» **Work to complete**: Reproduce each line from the records that holds "brown".

━━━━━ The data

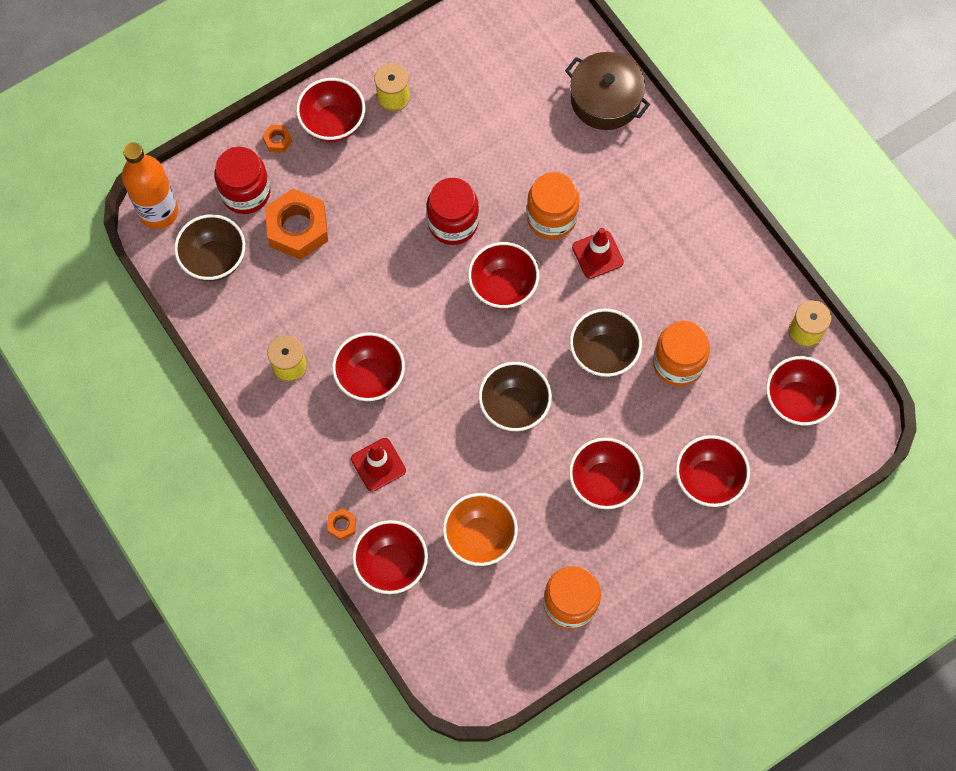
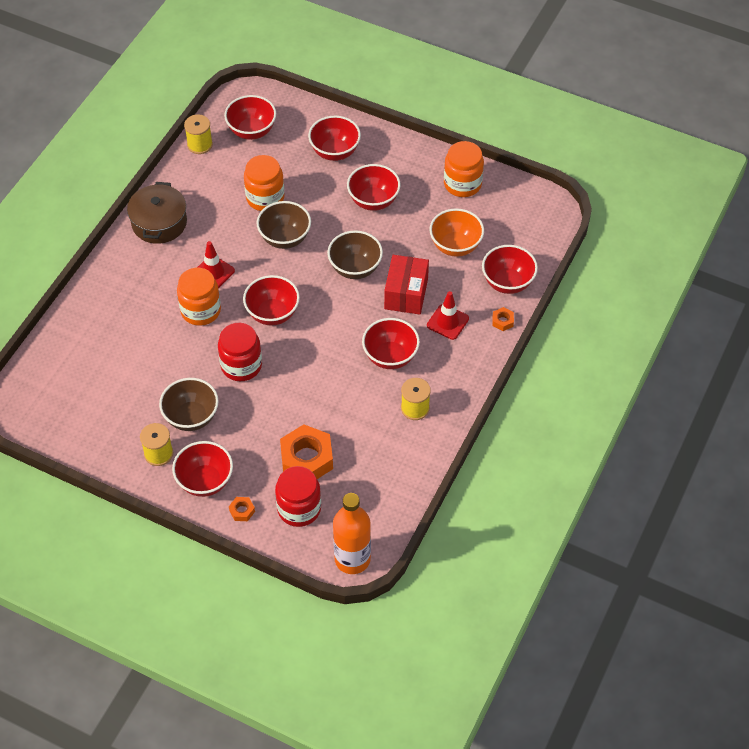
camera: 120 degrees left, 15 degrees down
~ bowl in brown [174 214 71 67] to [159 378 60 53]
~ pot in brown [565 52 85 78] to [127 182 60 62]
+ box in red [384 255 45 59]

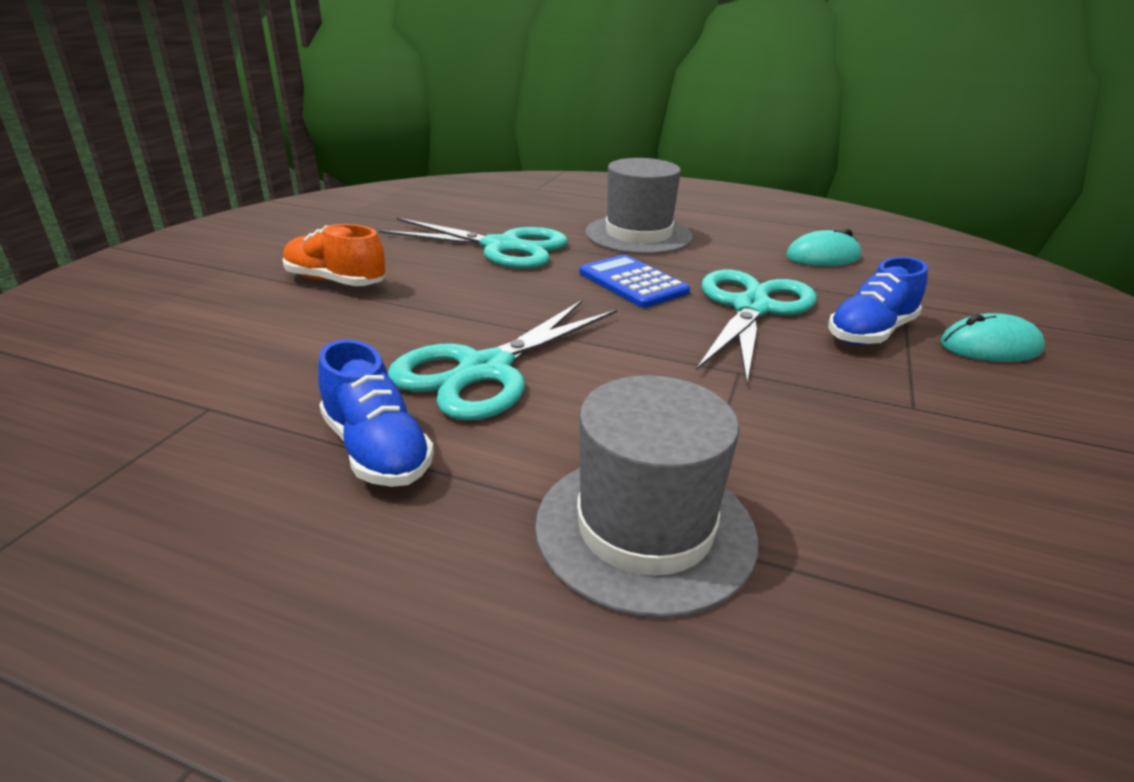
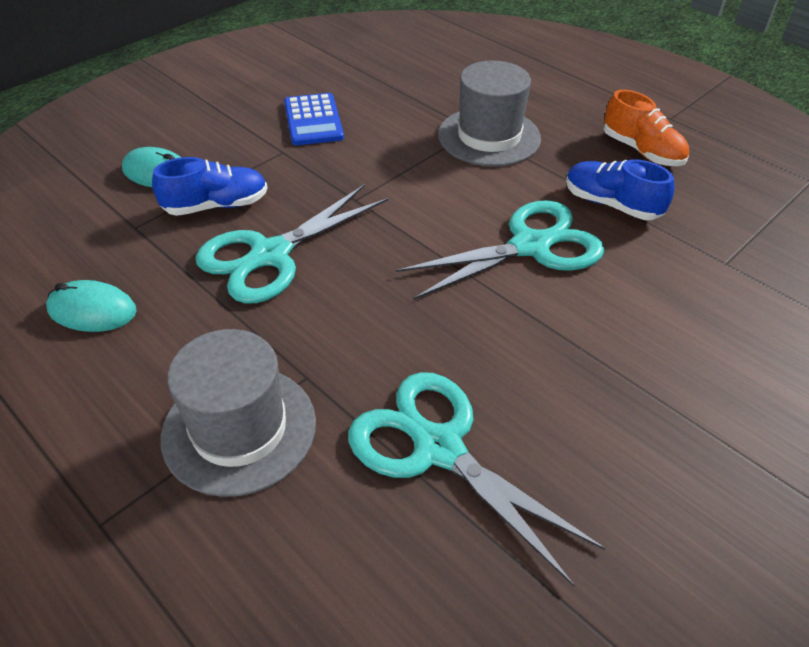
camera: 155 degrees left, 15 degrees up
~ shoe in orange [283 224 103 62] to [604 90 85 76]
~ shoe in blue [318 339 116 148] = [566 159 109 61] 45 degrees counterclockwise
~ calculator in blue [580 255 110 53] to [284 93 60 52]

━━━━━━━━━━

» **Answer section**:
~ bowl in brown [174 214 71 67] to [159 378 60 53]
~ pot in brown [565 52 85 78] to [127 182 60 62]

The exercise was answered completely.